◆ Exercise prompt
All the entries below should be reproduced exactly.

◆ Data shown
-*-

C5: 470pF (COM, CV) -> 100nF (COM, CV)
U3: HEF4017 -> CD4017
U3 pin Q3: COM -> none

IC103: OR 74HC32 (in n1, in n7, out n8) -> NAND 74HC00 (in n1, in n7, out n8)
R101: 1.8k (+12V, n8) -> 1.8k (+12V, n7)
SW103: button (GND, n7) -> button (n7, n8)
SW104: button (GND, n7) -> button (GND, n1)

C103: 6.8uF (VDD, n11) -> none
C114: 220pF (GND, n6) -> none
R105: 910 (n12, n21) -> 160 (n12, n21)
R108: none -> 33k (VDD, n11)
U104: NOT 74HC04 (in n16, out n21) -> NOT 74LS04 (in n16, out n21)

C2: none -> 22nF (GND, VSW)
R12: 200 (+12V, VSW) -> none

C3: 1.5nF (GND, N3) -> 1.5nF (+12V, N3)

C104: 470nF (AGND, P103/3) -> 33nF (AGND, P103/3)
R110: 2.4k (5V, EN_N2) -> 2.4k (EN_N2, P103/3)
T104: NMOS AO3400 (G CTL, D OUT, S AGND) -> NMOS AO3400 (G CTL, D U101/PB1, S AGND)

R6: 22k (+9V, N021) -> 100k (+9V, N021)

-*-

◆ Solution to the problem
C5: 470pF (COM, CV) -> 100nF (COM, CV)
U3: HEF4017 -> CD4017
U3 pin Q3: COM -> none

IC103: OR 74HC32 (in n1, in n7, out n8) -> NAND 74HC00 (in n1, in n7, out n8)
R101: 1.8k (+12V, n8) -> 1.8k (+12V, n7)
SW103: button (GND, n7) -> button (n7, n8)
SW104: button (GND, n7) -> button (GND, n1)

C103: 6.8uF (VDD, n11) -> none
C114: 220pF (GND, n6) -> none
R105: 910 (n12, n21) -> 160 (n12, n21)
R108: none -> 33k (VDD, n11)
U104: NOT 74HC04 (in n16, out n21) -> NOT 74LS04 (in n16, out n21)

C2: none -> 22nF (GND, VSW)
R12: 200 (+12V, VSW) -> none

C3: 1.5nF (GND, N3) -> 1.5nF (+12V, N3)

C104: 470nF (AGND, P103/3) -> 33nF (AGND, P103/3)
R110: 2.4k (5V, EN_N2) -> 2.4k (EN_N2, P103/3)
T104: NMOS AO3400 (G CTL, D OUT, S AGND) -> NMOS AO3400 (G CTL, D U101/PB1, S AGND)

R6: 22k (+9V, N021) -> 100k (+9V, N021)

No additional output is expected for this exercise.